* [Problem statement] Among the entries, find each line that includes the string "blue" and list it.

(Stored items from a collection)

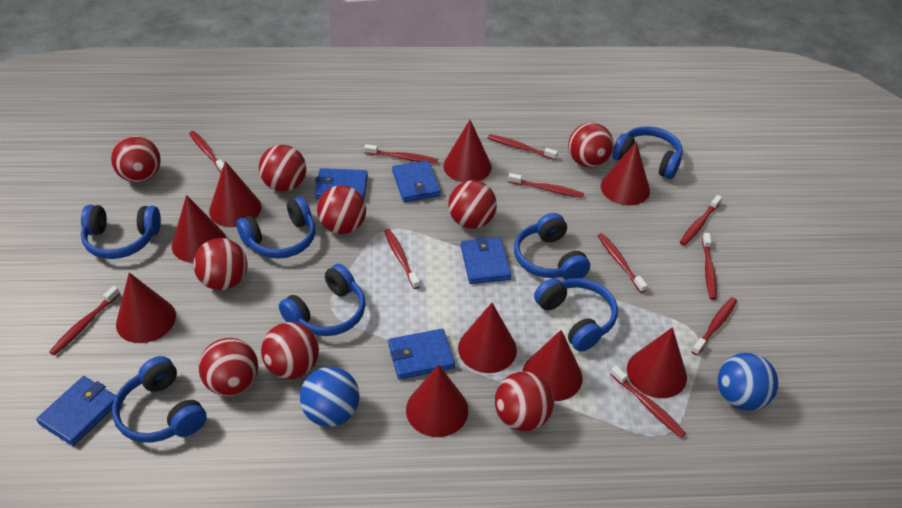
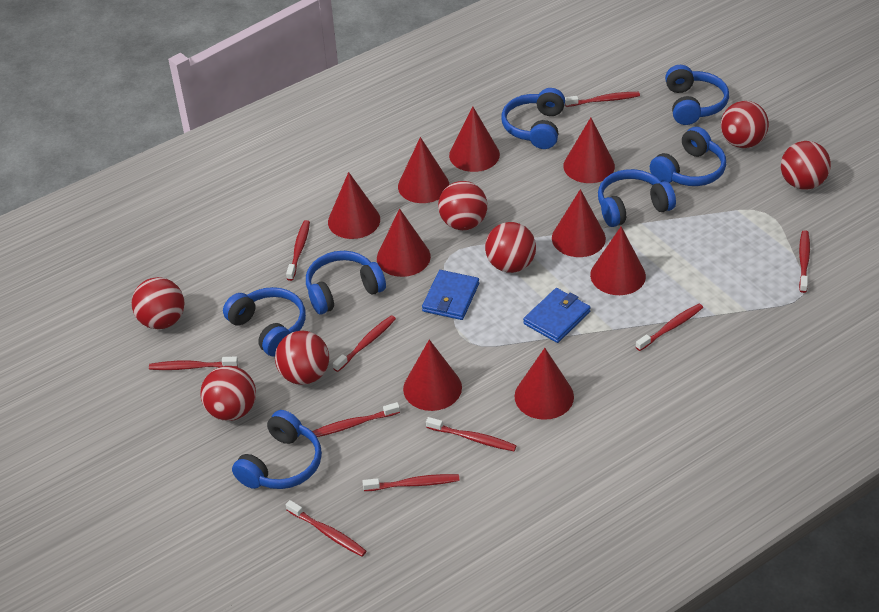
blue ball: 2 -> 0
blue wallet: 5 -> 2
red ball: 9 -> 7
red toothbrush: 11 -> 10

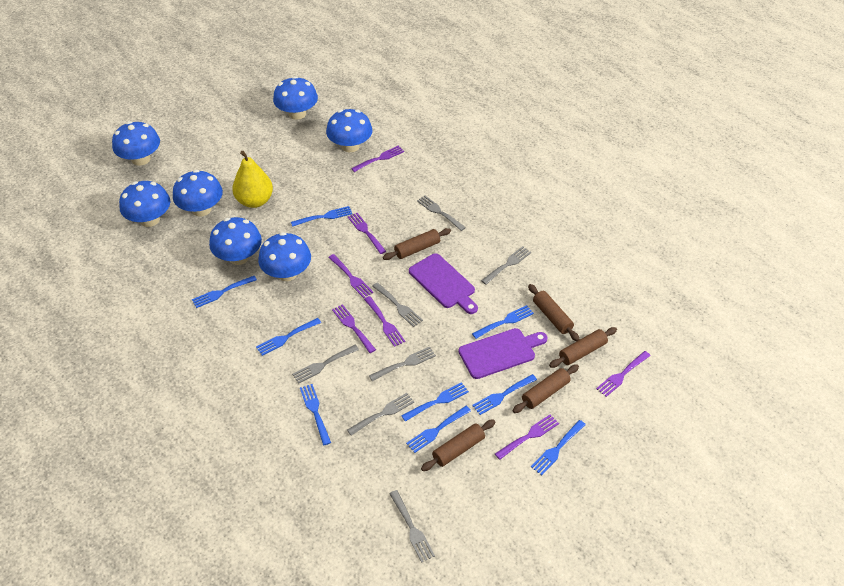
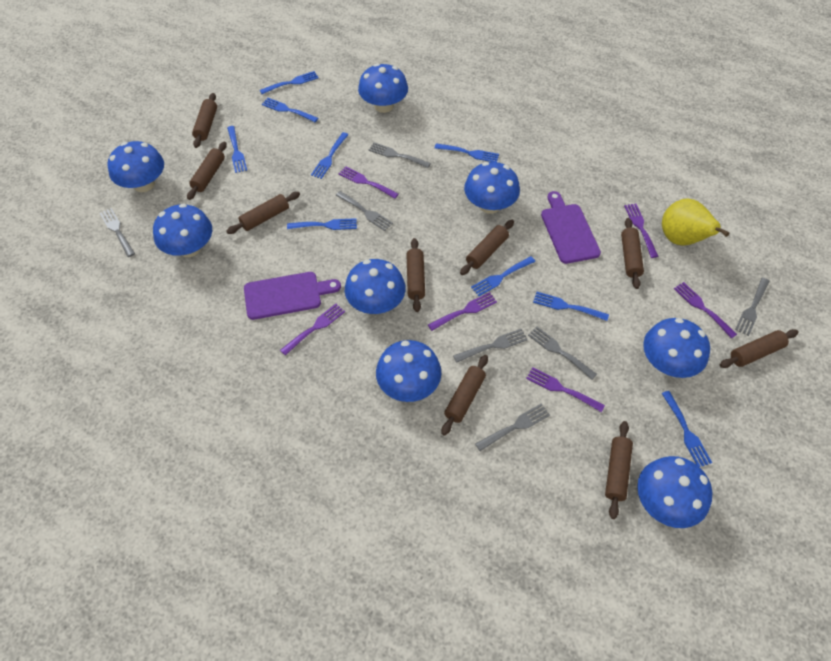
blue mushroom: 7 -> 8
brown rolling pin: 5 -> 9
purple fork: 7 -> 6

* [Your solution]
blue ball: 2 -> 0
blue wallet: 5 -> 2
blue mushroom: 7 -> 8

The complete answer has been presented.